### What the exercise asks
Format every line of the records below as a JSON list of strings, one string per line, omitting blank lines and the picture lines.

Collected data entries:
==*==

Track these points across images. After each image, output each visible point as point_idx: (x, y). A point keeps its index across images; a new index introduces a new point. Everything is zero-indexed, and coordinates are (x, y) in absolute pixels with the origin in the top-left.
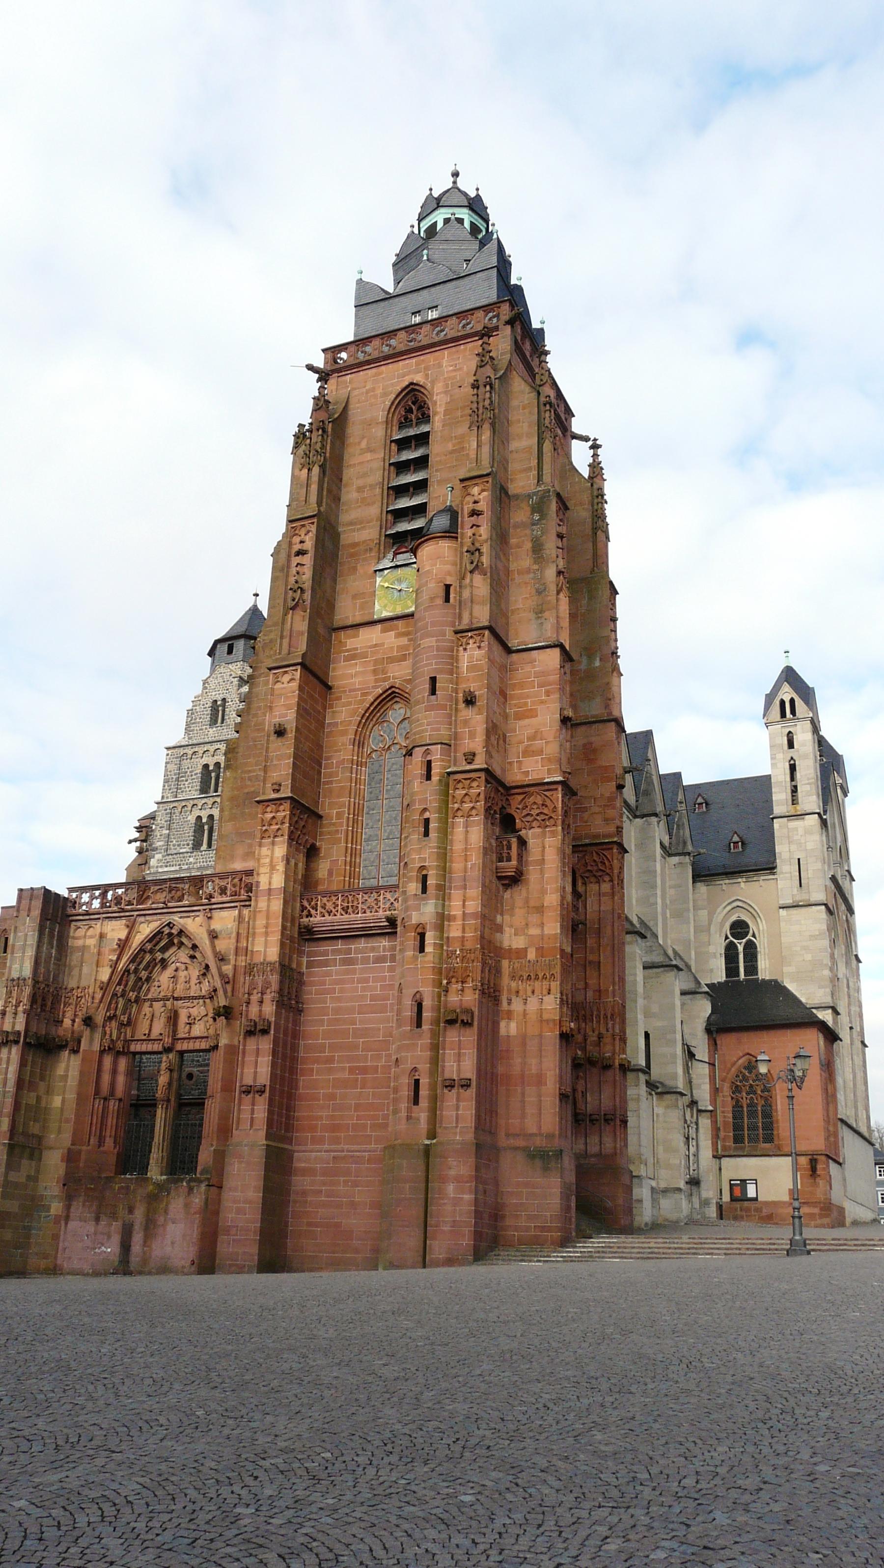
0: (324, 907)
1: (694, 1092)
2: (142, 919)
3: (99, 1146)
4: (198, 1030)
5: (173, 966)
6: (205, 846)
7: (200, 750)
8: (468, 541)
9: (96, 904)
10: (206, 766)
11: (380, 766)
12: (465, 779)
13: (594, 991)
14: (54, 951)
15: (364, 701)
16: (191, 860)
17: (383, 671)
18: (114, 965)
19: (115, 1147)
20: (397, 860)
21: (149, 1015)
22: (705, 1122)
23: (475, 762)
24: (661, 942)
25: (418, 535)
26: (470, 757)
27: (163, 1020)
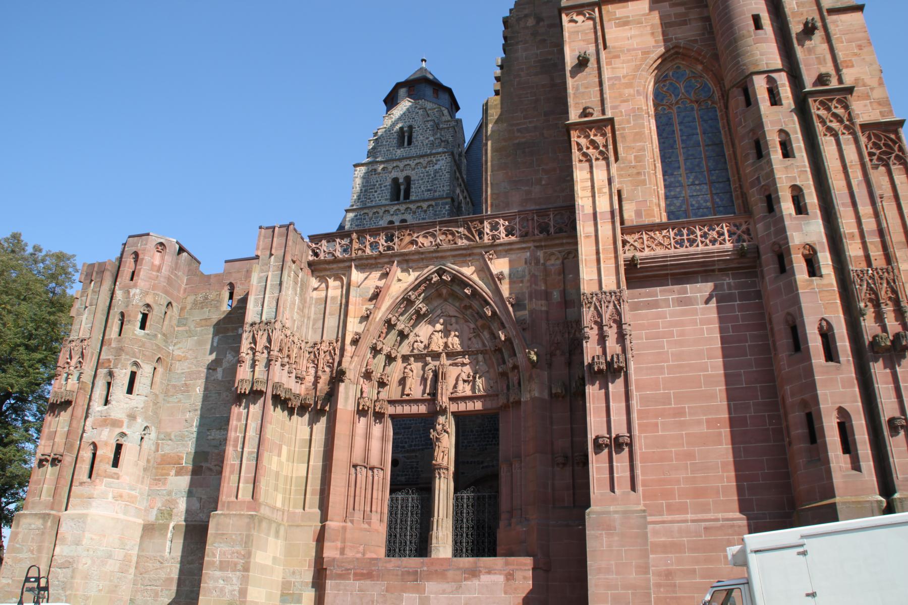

==*==

### Solution for this exercise
[
  "Track these points across images. After each image, output each visible point as point_idx: (x, y). A point keeps its index across images; a new index introduces a new point. Everything is zero-indexed, and coordinates are (x, y) in absolute pixels with the origin in the top-left.",
  "0: (324, 907)",
  "1: (694, 1092)",
  "2: (142, 919)",
  "3: (99, 1146)",
  "4: (198, 1030)",
  "5: (173, 966)",
  "6: (205, 846)",
  "7: (200, 750)",
  "8: (468, 541)",
  "9: (96, 904)",
  "10: (206, 766)",
  "11: (380, 766)",
  "12: (465, 779)",
  "13: (594, 991)",
  "14: (54, 951)",
  "15: (364, 701)",
  "16: (191, 860)",
  "17: (383, 671)",
  "18: (114, 965)",
  "19: (115, 1147)",
  "20: (397, 860)",
  "21: (149, 1015)",
  "22: (705, 1122)",
  "23: (475, 762)",
  "24: (661, 942)",
  "25: (418, 535)",
  "26: (470, 757)",
  "27: (163, 1020)"
]